Difference listings:
--

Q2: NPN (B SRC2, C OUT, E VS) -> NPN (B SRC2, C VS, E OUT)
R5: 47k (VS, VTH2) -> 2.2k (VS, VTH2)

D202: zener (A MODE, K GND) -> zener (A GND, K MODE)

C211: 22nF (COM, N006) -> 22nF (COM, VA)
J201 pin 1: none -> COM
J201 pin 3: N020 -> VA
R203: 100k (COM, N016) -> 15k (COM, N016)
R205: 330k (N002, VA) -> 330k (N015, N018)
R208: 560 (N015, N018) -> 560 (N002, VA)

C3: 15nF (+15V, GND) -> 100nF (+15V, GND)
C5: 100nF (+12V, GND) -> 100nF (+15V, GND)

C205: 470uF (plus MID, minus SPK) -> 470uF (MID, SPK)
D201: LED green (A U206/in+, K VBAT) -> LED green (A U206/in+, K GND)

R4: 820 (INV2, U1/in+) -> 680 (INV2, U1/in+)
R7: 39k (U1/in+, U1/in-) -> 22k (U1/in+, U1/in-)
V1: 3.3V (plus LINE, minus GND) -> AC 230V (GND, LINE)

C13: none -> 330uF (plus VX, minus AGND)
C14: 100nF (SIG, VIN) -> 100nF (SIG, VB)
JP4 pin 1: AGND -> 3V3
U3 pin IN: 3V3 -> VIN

--

(Description of the task) Report every line above that has the string "AGND" in it.

(Exercise output)
C13: none -> 330uF (plus VX, minus AGND)
JP4 pin 1: AGND -> 3V3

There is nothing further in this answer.